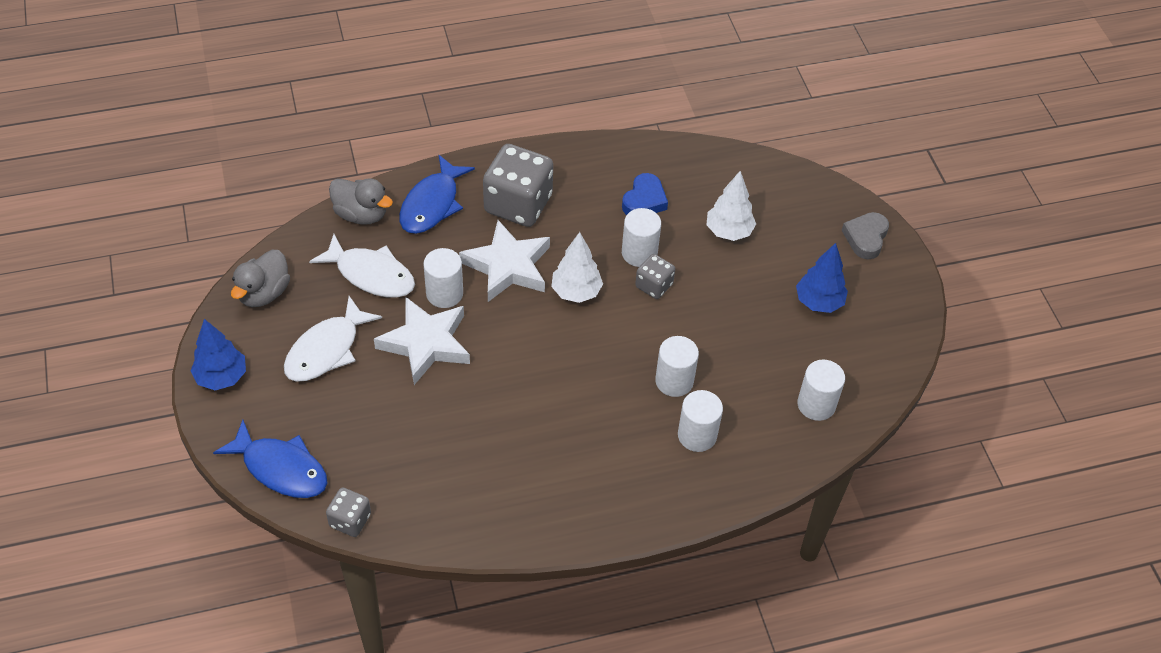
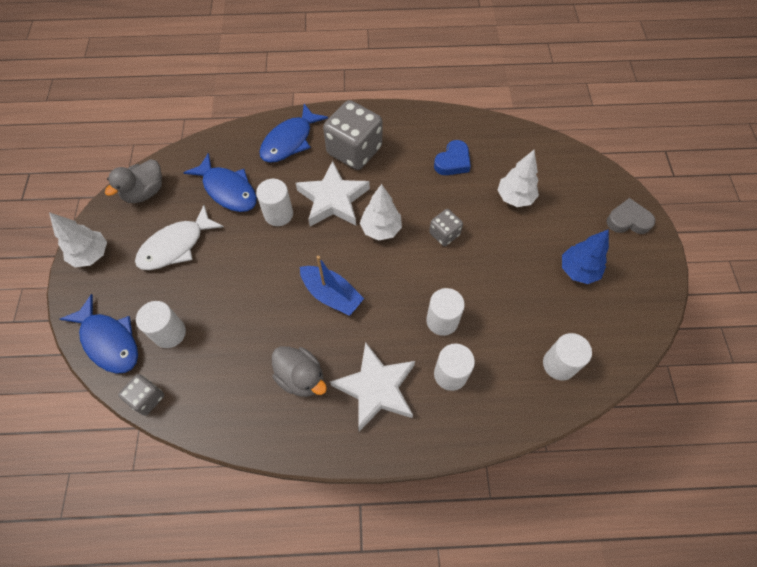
camera: 15 degrees right, 10 degrees up
(221, 377) = (91, 255): blue tree -> white tree
(361, 214) = (235, 141): grey duck -> grey duck (301, 377)
(371, 274) = (228, 190): white fish -> blue fish
(426, 343) = (252, 253): white star -> white star (376, 388)
(537, 374) = (331, 295): none -> blue boat
(639, 253) = (439, 204): white cylinder -> white cylinder (169, 333)
(865, 238) = (628, 220): grey heart -> grey heart turned 60 degrees clockwise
####
Give back, unchanged, every line from the one with "(371, 274) = (228, 190): white" to the end of the entries above.

» **Answer to the problem**
(371, 274) = (228, 190): white fish -> blue fish
(426, 343) = (252, 253): white star -> white star (376, 388)
(537, 374) = (331, 295): none -> blue boat
(639, 253) = (439, 204): white cylinder -> white cylinder (169, 333)
(865, 238) = (628, 220): grey heart -> grey heart turned 60 degrees clockwise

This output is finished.